*Set task*
Copy out the lines between the one holding "purified (609, 393)" and the one holding "presented (210, 424)", inclusive, keeping each word unchanged and shifting every coordinate in the answers by adding 34 to both numbers.

*Data for processing*
+ + + + + + +
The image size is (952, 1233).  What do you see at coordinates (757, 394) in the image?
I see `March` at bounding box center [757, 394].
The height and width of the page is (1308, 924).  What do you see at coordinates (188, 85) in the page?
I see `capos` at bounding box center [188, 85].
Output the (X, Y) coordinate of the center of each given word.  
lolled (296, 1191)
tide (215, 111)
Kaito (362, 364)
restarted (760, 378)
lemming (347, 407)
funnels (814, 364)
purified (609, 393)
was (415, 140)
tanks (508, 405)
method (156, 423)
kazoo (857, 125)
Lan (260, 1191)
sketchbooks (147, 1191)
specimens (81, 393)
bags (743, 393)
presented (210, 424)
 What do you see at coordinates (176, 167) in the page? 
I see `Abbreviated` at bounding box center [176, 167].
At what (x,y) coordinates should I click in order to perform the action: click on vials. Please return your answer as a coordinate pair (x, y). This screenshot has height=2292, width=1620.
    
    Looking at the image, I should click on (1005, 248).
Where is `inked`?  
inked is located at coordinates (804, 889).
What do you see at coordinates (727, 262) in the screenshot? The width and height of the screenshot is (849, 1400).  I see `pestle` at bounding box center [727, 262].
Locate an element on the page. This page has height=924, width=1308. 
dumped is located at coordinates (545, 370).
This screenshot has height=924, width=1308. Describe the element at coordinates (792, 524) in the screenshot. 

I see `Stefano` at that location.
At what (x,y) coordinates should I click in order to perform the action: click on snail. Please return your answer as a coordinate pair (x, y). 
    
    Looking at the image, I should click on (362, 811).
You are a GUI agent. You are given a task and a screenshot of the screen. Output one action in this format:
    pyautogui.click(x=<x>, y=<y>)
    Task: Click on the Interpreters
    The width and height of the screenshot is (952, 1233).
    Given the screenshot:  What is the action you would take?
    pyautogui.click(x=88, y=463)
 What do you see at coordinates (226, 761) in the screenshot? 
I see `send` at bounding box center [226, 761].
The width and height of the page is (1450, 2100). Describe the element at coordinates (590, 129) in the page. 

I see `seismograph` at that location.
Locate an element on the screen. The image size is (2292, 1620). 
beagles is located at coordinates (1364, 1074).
+ + + + + + +
*Completed exercise*
purified (643, 427)
was (449, 174)
tanks (542, 439)
method (190, 457)
kazoo (891, 159)
Lan (294, 1225)
sketchbooks (181, 1225)
specimens (115, 427)
bags (777, 427)
presented (244, 458)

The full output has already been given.